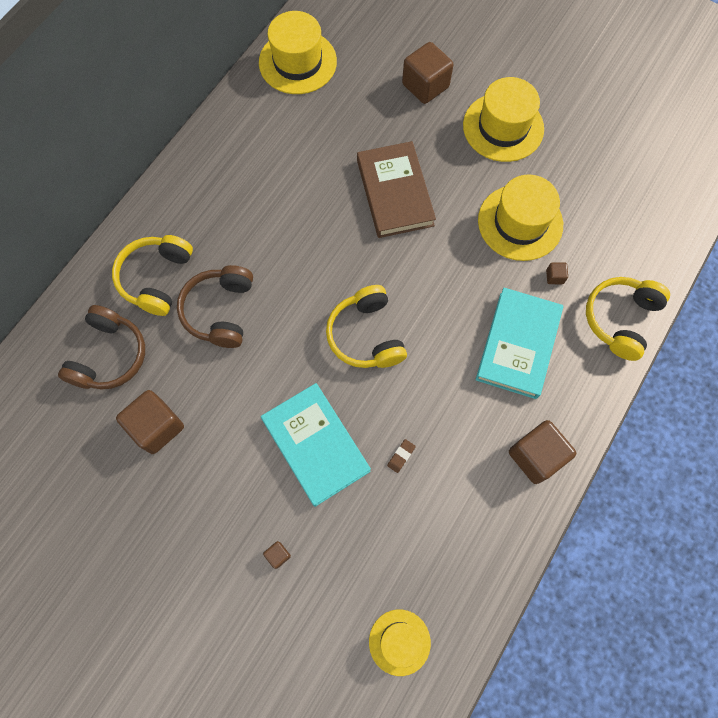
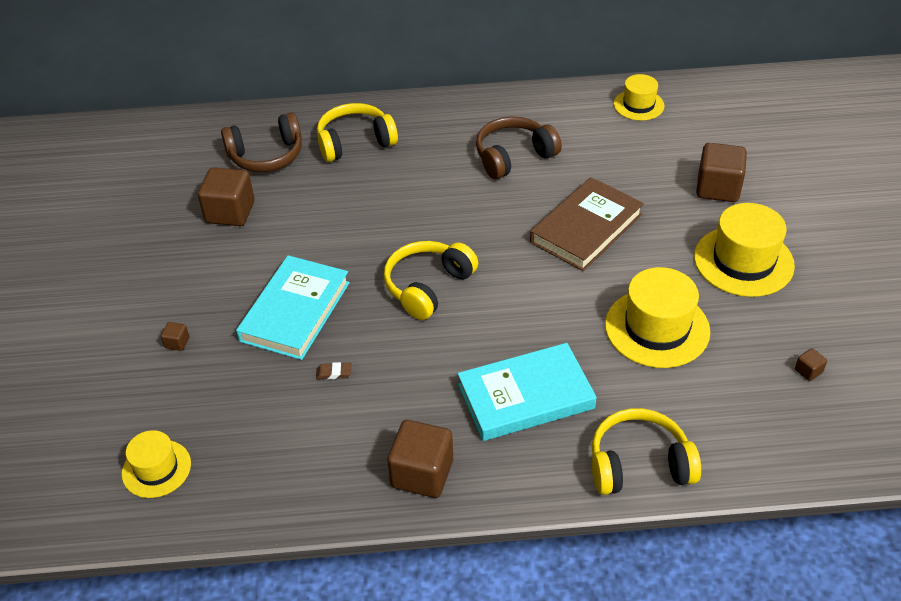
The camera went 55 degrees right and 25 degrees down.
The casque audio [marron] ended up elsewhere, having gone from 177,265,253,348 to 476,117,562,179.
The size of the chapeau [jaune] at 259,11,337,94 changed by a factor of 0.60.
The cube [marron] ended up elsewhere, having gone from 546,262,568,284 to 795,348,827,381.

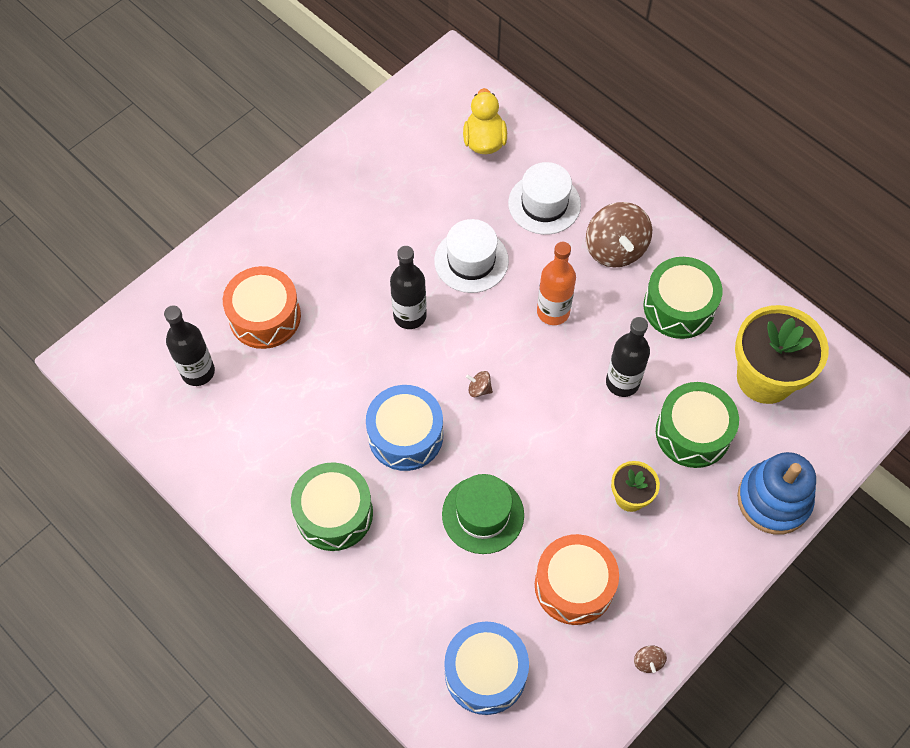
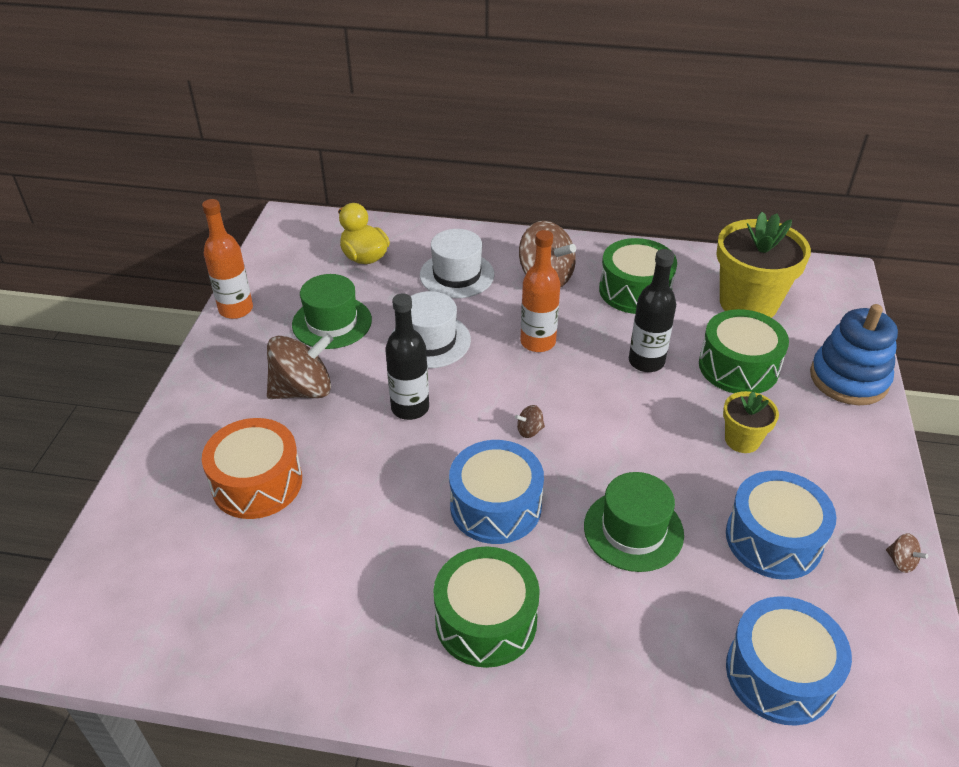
The camera went 35 degrees left and 20 degrees down.
The second view gained the bouteille [orange] at 202,199,253,319.
The second view gained the toupie [marron] at 267,333,334,399.
The second view gained the chapeau [vert] at 292,274,372,349.
What was the tambour [orange] at 535,534,619,625 turned into the tambour [bleu] at 726,470,836,580.
The second view lost the bouteille [noir] at 164,306,215,386.

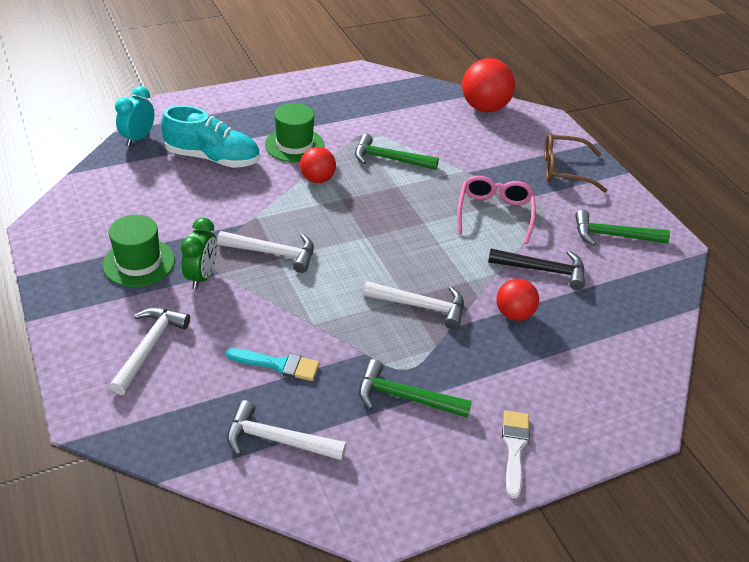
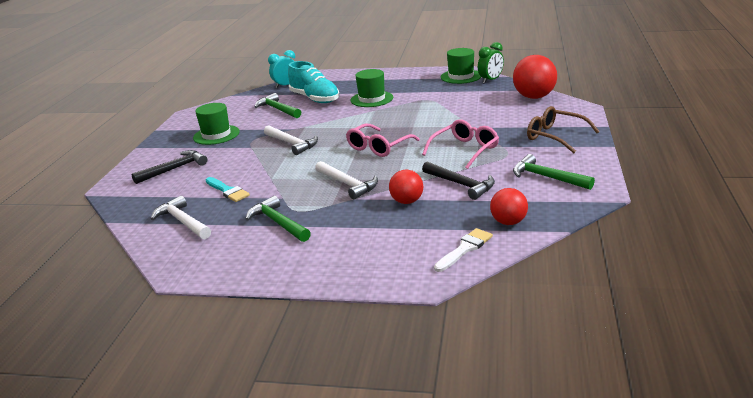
The camera went 40 degrees right and 15 degrees down.
What was the marteau [blanc] at 109,308,190,395 turned into the marteau [noir] at 131,150,207,184.
The marteau [vert] ended up elsewhere, having gone from 355,134,439,170 to 255,93,301,118.
The second view gained the lunettes [rose] at 346,124,420,157.
The pinceau [blanc] ended up elsewhere, having gone from 502,410,530,499 to 434,228,493,272.
The second view gained the chapeau [vert] at 441,48,481,84.
The réveil [vert] ended up elsewhere, having gone from 181,218,217,289 to 478,42,504,84.
The balle [rouge] ended up elsewhere, having gone from 300,147,336,183 to 490,188,528,225.

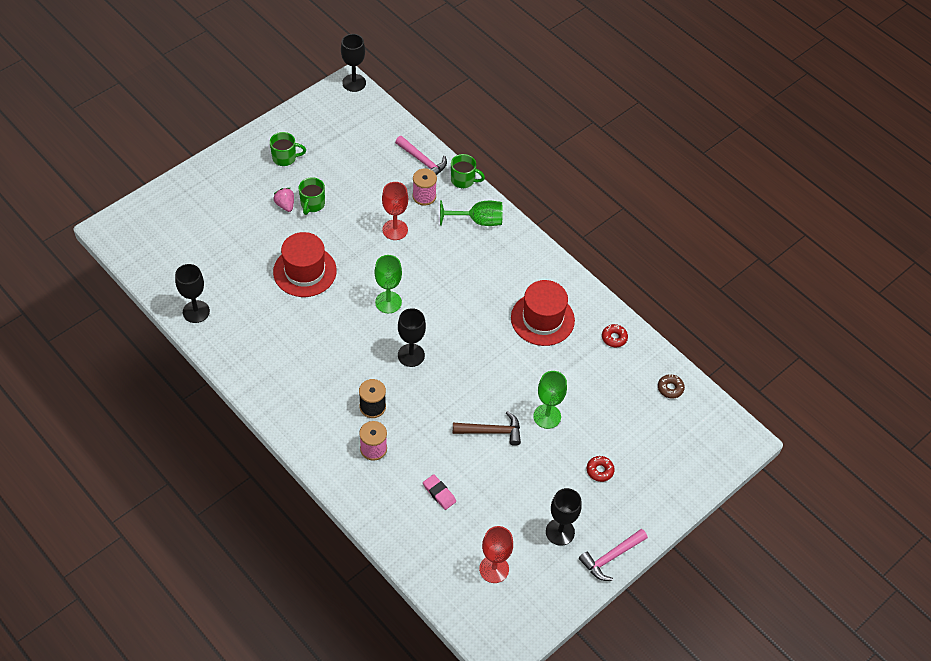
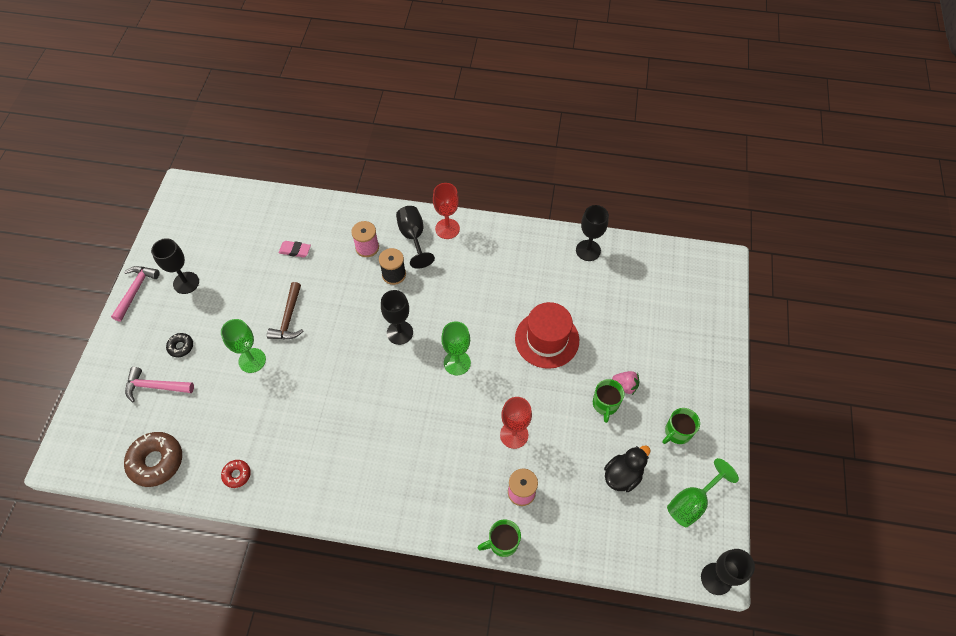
The camera went 145 degrees right and 5 degrees up.
The size of the beignet [marron] at 658,374,685,398 changed by a factor of 1.96.
The marteau [rose] ended up elsewhere, having gone from 395,136,447,175 to 125,367,194,402.
What was the beignet [rouge] at 587,456,615,482 turned into the beignet [noir] at 166,333,193,357.
The marteau [marron] at 453,411,521,446 ended up facing another way, 45 degrees counterclockwise from before.
The second view gained the verre à pied [noir] at 396,206,435,269.
The verre à pied [rouge] ended up elsewhere, having gone from 479,526,513,583 to 433,183,460,239.
The tasse [vert] at 299,177,325,215 ended up facing another way, 150 degrees counterclockwise from before.
The second view gained the canard [noir] at 604,446,650,492.
The verre à pied [vert] ended up elsewhere, having gone from 440,200,503,226 to 667,458,739,527.
The second view lost the chapeau [rouge] at 511,280,575,346.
^^^^^^^^
> **Your task**
Once the pictures are dropped, set down everything else in the records exactly.

> **Written response**
The camera went 55 degrees right and 25 degrees down.
The casque audio [marron] ended up elsewhere, having gone from 177,265,253,348 to 476,117,562,179.
The size of the chapeau [jaune] at 259,11,337,94 changed by a factor of 0.60.
The cube [marron] ended up elsewhere, having gone from 546,262,568,284 to 795,348,827,381.

The camera went 35 degrees left and 20 degrees down.
The second view gained the bouteille [orange] at 202,199,253,319.
The second view gained the toupie [marron] at 267,333,334,399.
The second view gained the chapeau [vert] at 292,274,372,349.
What was the tambour [orange] at 535,534,619,625 turned into the tambour [bleu] at 726,470,836,580.
The second view lost the bouteille [noir] at 164,306,215,386.

The camera went 40 degrees right and 15 degrees down.
What was the marteau [blanc] at 109,308,190,395 turned into the marteau [noir] at 131,150,207,184.
The marteau [vert] ended up elsewhere, having gone from 355,134,439,170 to 255,93,301,118.
The second view gained the lunettes [rose] at 346,124,420,157.
The pinceau [blanc] ended up elsewhere, having gone from 502,410,530,499 to 434,228,493,272.
The second view gained the chapeau [vert] at 441,48,481,84.
The réveil [vert] ended up elsewhere, having gone from 181,218,217,289 to 478,42,504,84.
The balle [rouge] ended up elsewhere, having gone from 300,147,336,183 to 490,188,528,225.

The camera went 145 degrees right and 5 degrees up.
The size of the beignet [marron] at 658,374,685,398 changed by a factor of 1.96.
The marteau [rose] ended up elsewhere, having gone from 395,136,447,175 to 125,367,194,402.
What was the beignet [rouge] at 587,456,615,482 turned into the beignet [noir] at 166,333,193,357.
The marteau [marron] at 453,411,521,446 ended up facing another way, 45 degrees counterclockwise from before.
The second view gained the verre à pied [noir] at 396,206,435,269.
The verre à pied [rouge] ended up elsewhere, having gone from 479,526,513,583 to 433,183,460,239.
The tasse [vert] at 299,177,325,215 ended up facing another way, 150 degrees counterclockwise from before.
The second view gained the canard [noir] at 604,446,650,492.
The verre à pied [vert] ended up elsewhere, having gone from 440,200,503,226 to 667,458,739,527.
The second view lost the chapeau [rouge] at 511,280,575,346.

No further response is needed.